ROWS –
--- BEGIN ---
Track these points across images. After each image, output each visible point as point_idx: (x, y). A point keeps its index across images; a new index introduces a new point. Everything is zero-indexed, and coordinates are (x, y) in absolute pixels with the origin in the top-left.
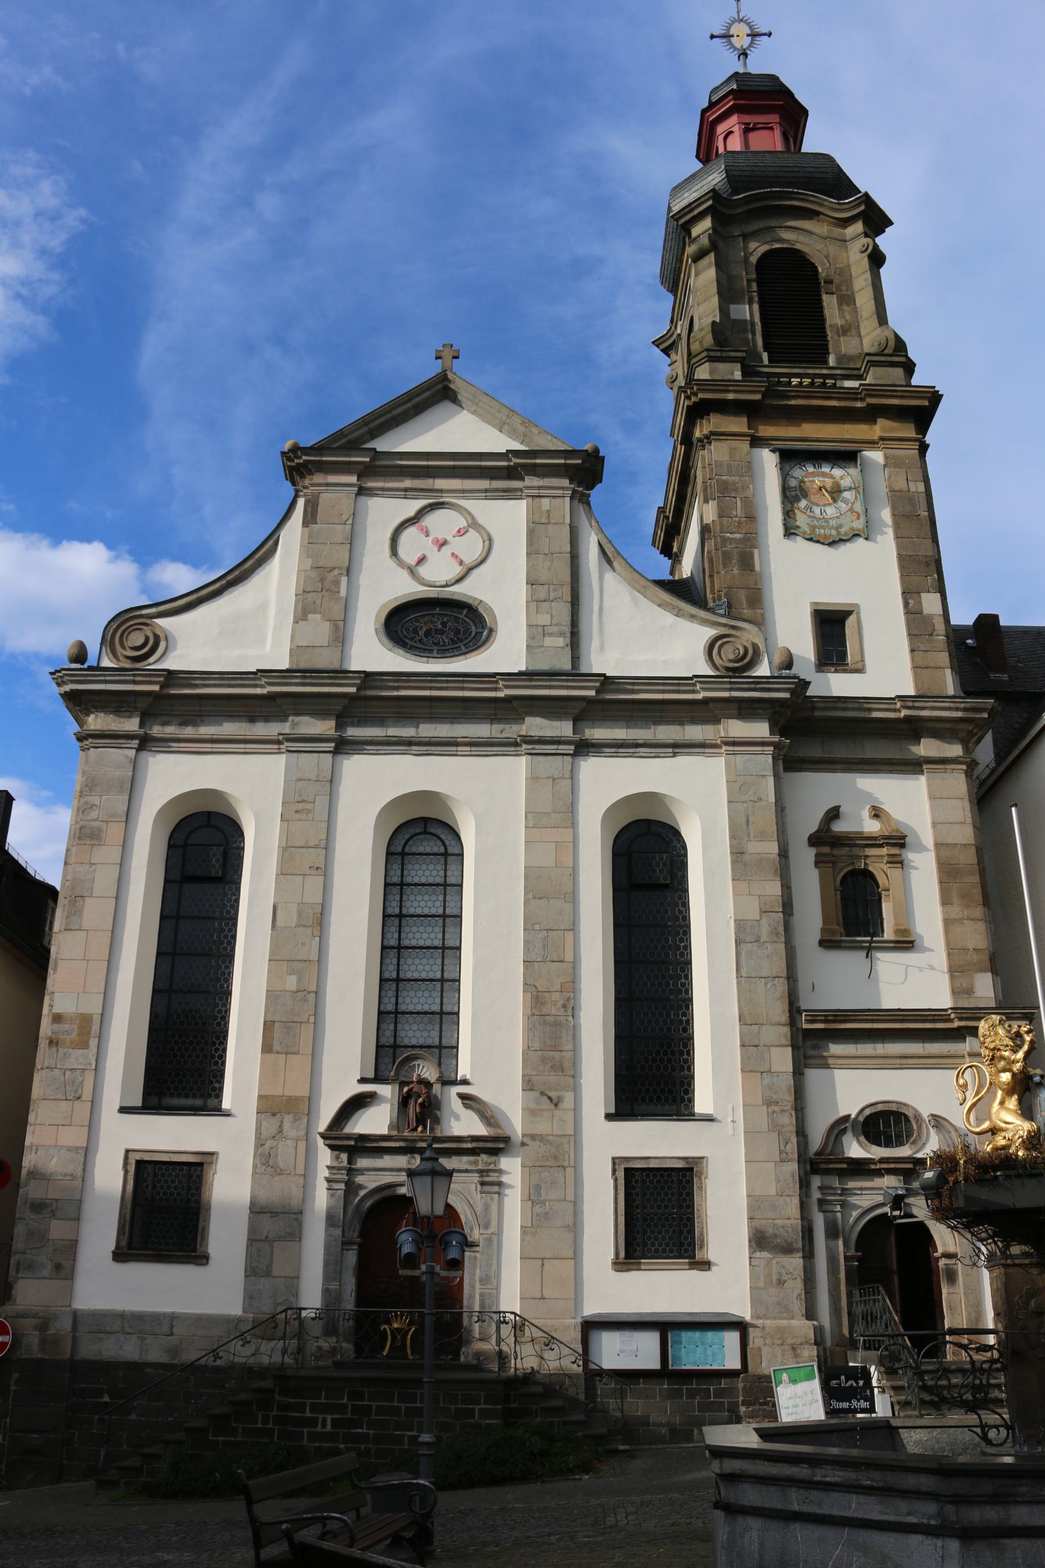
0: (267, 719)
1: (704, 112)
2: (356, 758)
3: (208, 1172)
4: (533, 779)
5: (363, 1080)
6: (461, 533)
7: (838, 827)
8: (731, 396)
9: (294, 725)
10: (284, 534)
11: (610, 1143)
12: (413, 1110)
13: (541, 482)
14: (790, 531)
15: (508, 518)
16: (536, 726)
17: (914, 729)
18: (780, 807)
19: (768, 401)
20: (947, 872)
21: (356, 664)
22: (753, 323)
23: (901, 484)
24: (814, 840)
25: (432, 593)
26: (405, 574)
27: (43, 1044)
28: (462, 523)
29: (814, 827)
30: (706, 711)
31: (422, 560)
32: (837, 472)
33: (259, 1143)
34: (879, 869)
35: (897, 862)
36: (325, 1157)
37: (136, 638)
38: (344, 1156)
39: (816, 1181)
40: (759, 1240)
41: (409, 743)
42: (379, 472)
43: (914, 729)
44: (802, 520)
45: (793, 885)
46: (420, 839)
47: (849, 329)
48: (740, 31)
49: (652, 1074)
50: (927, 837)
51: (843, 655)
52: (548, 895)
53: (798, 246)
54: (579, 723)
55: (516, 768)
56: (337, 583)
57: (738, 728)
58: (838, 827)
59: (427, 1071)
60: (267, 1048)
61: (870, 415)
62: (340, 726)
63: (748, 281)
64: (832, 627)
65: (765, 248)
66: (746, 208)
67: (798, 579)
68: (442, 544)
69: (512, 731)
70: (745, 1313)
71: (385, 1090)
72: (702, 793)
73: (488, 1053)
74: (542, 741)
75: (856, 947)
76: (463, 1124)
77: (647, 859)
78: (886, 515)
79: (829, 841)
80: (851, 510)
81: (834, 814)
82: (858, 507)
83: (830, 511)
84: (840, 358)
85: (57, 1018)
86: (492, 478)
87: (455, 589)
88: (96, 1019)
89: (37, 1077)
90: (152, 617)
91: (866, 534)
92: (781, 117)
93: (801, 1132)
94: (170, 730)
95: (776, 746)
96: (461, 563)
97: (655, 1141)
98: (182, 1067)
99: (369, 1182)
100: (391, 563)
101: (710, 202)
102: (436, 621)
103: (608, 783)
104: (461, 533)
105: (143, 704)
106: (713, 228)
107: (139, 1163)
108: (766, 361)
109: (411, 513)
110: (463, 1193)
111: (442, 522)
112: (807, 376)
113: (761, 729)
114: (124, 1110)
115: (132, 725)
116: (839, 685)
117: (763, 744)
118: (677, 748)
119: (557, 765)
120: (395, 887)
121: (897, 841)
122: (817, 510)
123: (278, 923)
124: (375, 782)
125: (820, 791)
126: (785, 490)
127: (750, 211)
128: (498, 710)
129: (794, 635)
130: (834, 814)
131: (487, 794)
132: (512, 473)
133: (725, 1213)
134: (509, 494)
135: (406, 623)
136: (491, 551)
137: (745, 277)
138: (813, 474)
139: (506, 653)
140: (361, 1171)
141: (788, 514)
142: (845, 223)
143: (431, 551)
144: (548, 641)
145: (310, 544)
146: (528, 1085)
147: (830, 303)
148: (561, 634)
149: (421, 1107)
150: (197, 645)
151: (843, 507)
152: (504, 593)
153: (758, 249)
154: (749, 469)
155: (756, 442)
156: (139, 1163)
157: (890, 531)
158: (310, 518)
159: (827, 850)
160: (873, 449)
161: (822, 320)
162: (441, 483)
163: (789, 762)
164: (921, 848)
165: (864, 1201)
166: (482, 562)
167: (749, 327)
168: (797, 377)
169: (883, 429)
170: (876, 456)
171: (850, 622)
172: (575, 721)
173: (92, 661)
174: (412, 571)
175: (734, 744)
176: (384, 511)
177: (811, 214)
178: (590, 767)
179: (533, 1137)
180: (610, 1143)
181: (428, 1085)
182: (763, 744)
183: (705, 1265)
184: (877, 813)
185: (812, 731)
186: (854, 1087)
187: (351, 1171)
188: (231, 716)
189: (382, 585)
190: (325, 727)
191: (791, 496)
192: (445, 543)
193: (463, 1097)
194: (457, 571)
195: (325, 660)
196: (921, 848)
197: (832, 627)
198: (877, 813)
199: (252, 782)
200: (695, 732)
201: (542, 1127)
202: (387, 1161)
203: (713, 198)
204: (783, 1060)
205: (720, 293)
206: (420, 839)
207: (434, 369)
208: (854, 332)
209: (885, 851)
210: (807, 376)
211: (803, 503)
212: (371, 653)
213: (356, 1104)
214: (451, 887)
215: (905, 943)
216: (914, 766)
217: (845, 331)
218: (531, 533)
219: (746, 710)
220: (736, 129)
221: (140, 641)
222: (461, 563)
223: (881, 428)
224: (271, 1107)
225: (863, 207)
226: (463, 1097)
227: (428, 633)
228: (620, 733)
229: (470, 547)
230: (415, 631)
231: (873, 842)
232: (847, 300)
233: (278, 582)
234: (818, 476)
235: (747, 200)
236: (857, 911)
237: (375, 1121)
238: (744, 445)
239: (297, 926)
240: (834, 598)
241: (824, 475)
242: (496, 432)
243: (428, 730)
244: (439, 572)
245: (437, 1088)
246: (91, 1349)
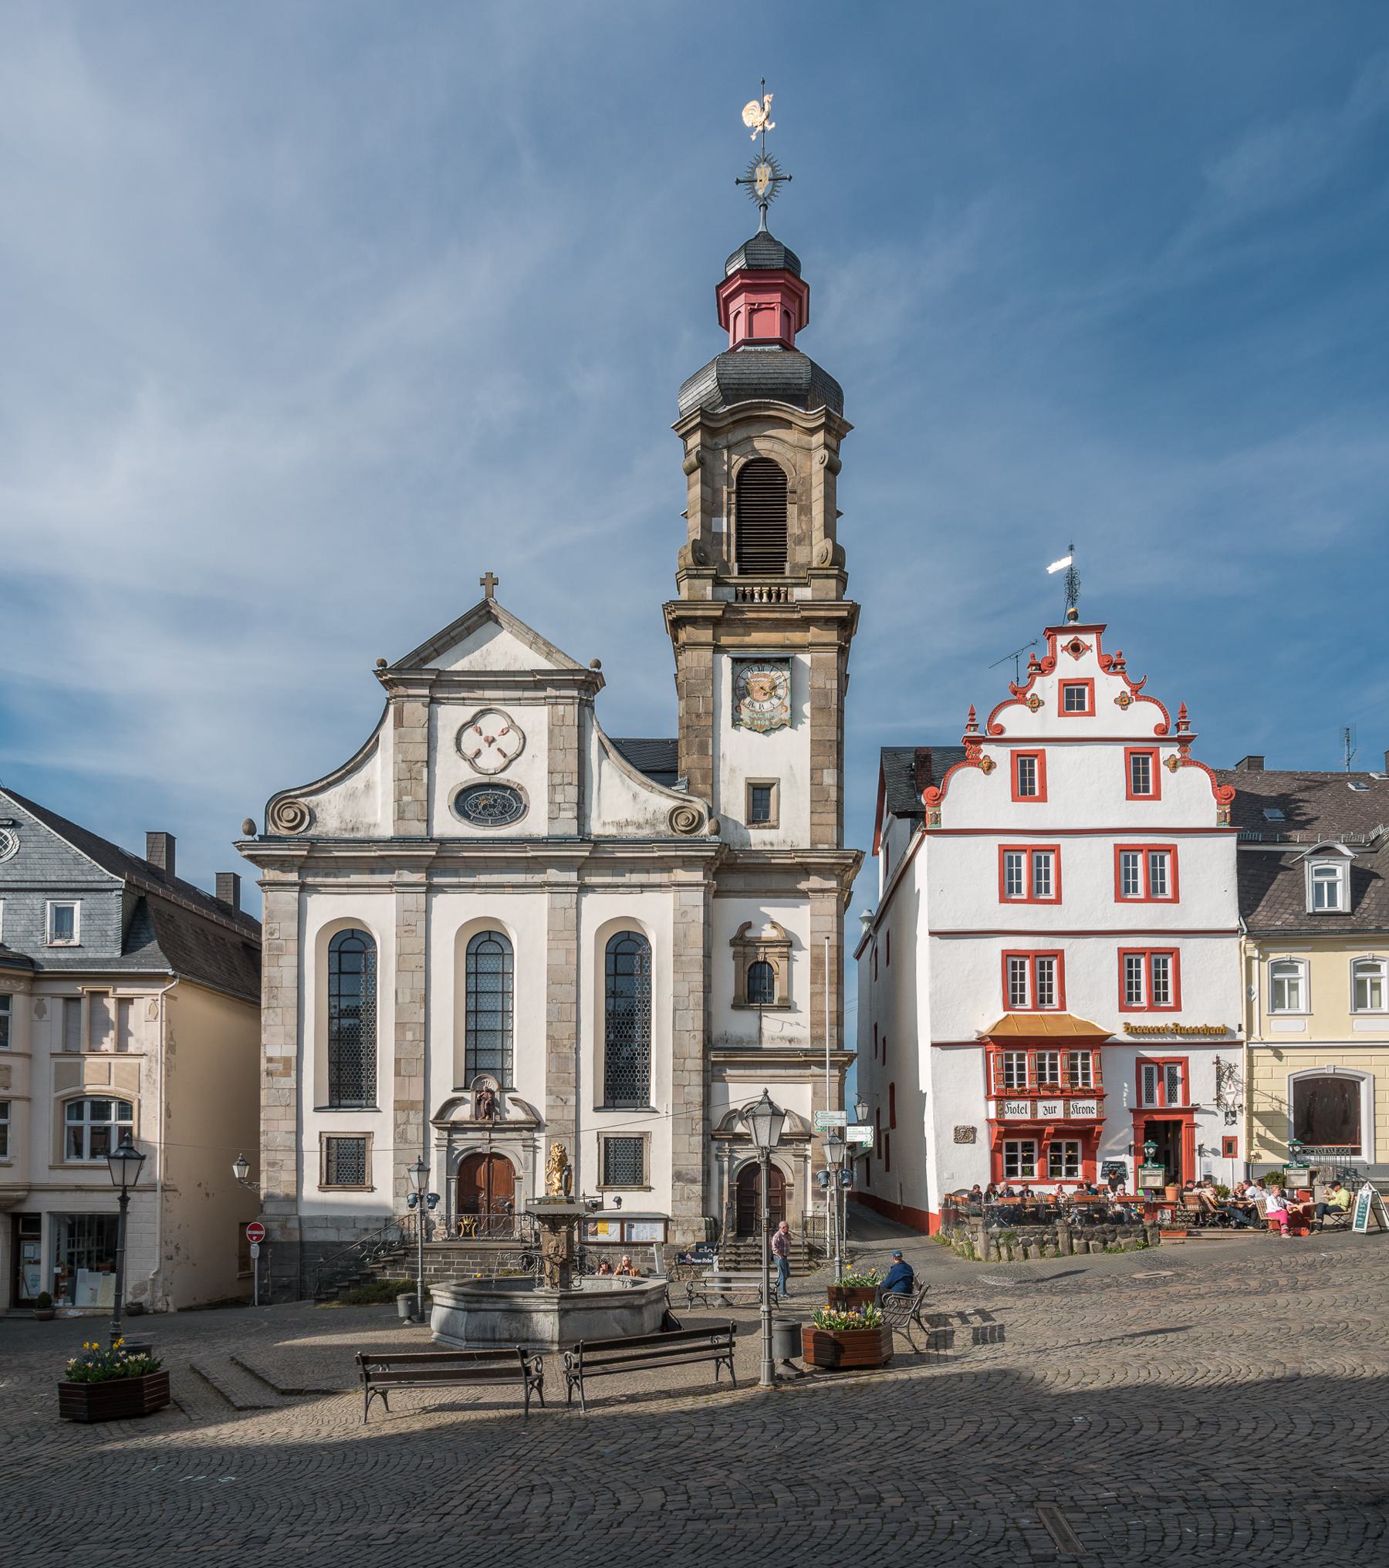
0: (382, 872)
1: (718, 288)
2: (440, 896)
3: (369, 1143)
4: (552, 909)
5: (455, 1090)
6: (504, 733)
7: (749, 934)
8: (699, 613)
9: (399, 875)
10: (382, 733)
11: (597, 1124)
12: (483, 1107)
13: (557, 693)
14: (736, 722)
15: (535, 718)
16: (553, 875)
17: (806, 870)
18: (708, 924)
19: (727, 616)
20: (817, 962)
21: (438, 831)
22: (729, 535)
23: (820, 683)
24: (733, 943)
25: (485, 780)
26: (466, 765)
27: (263, 1075)
28: (504, 724)
29: (734, 934)
30: (664, 865)
31: (478, 753)
32: (774, 674)
33: (396, 1126)
34: (780, 966)
35: (789, 958)
36: (434, 1133)
37: (289, 814)
38: (445, 1134)
39: (715, 1144)
40: (678, 1176)
41: (474, 886)
42: (443, 687)
43: (806, 870)
44: (745, 714)
45: (713, 973)
46: (486, 948)
47: (804, 539)
48: (763, 173)
49: (623, 1084)
50: (806, 942)
51: (767, 815)
52: (562, 982)
53: (772, 456)
54: (583, 872)
55: (541, 902)
56: (420, 772)
57: (681, 875)
58: (749, 934)
59: (492, 1084)
60: (397, 1074)
61: (805, 623)
62: (429, 876)
63: (729, 493)
64: (760, 795)
65: (743, 461)
66: (731, 420)
67: (743, 755)
68: (491, 741)
69: (538, 878)
70: (668, 1212)
71: (469, 1096)
72: (664, 914)
73: (529, 1077)
74: (557, 885)
75: (752, 1009)
76: (515, 1114)
77: (625, 953)
78: (806, 708)
79: (743, 942)
80: (782, 704)
81: (748, 926)
82: (787, 702)
83: (767, 706)
84: (792, 570)
85: (270, 1060)
86: (525, 689)
87: (501, 775)
88: (294, 1061)
89: (263, 1093)
90: (296, 797)
91: (793, 721)
92: (783, 294)
93: (706, 1119)
94: (319, 880)
95: (705, 886)
96: (505, 756)
97: (623, 1122)
98: (350, 1082)
99: (460, 1146)
100: (456, 757)
101: (698, 420)
102: (490, 799)
103: (601, 910)
104: (504, 733)
105: (297, 862)
106: (702, 444)
107: (328, 1139)
108: (736, 574)
109: (469, 718)
110: (511, 1148)
111: (492, 724)
112: (765, 585)
113: (698, 876)
114: (317, 1109)
115: (293, 877)
116: (758, 838)
117: (698, 885)
118: (643, 887)
119: (569, 900)
120: (473, 974)
121: (789, 943)
122: (757, 705)
123: (400, 1000)
124: (455, 911)
125: (735, 910)
126: (735, 689)
127: (734, 422)
128: (527, 861)
129: (734, 804)
130: (748, 926)
131: (526, 916)
132: (538, 686)
133: (660, 1163)
134: (534, 702)
135: (467, 801)
136: (525, 745)
137: (726, 494)
138: (757, 676)
139: (536, 822)
140: (454, 1141)
141: (736, 709)
142: (812, 431)
143: (484, 746)
144: (563, 814)
145: (399, 742)
146: (550, 1092)
147: (792, 510)
148: (571, 809)
149: (489, 1107)
150: (333, 813)
151: (775, 701)
152: (532, 776)
153: (739, 461)
154: (713, 673)
155: (718, 649)
156: (328, 1139)
157: (808, 721)
158: (399, 722)
159: (741, 949)
160: (803, 652)
161: (783, 527)
162: (489, 694)
163: (716, 893)
164: (801, 948)
165: (742, 1156)
166: (518, 755)
167: (725, 539)
168: (759, 586)
169: (814, 636)
170: (805, 658)
171: (773, 790)
172: (579, 870)
173: (260, 831)
174: (472, 762)
175: (679, 885)
176: (451, 716)
177: (788, 424)
178: (589, 900)
179: (551, 1121)
180: (597, 1124)
181: (492, 1093)
182: (698, 885)
183: (650, 1189)
184: (774, 925)
185: (732, 871)
186: (740, 1092)
187: (450, 1141)
188: (359, 870)
189: (452, 774)
190: (419, 877)
191: (740, 692)
192: (494, 740)
193: (512, 1099)
194: (502, 761)
195: (417, 829)
196: (801, 948)
197: (760, 795)
198: (774, 925)
199: (378, 911)
200: (655, 878)
201: (557, 1114)
202: (470, 1135)
203: (701, 415)
204: (697, 1079)
205: (703, 511)
206: (486, 948)
207: (480, 595)
208: (807, 541)
209: (777, 950)
210: (765, 585)
211: (748, 700)
212: (447, 824)
213: (451, 1104)
214: (505, 975)
215: (787, 1006)
216: (804, 895)
217: (799, 541)
218: (551, 732)
219: (687, 863)
220: (742, 309)
221: (292, 816)
222: (505, 756)
223: (813, 634)
224: (400, 1106)
225: (823, 420)
226: (512, 1099)
227: (485, 807)
228: (608, 880)
229: (510, 744)
230: (476, 806)
231: (771, 943)
232: (806, 510)
233: (381, 770)
234: (759, 678)
235: (732, 412)
236: (757, 987)
237: (463, 1113)
238: (707, 654)
239: (300, 1219)
240: (762, 773)
241: (765, 676)
242: (527, 648)
243: (484, 878)
244: (490, 761)
245: (497, 1095)
246: (311, 1236)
--- END ---
Pull out every line of the data above that contains the word "each".

Track these points across images. After each image, output each visible point as point_idx: (x, y). A point keeps its index across images; a new index introduces a new point. Everything is zero-indexed, and coordinates are (x, y) in absolute pixels with the origin in the top-left.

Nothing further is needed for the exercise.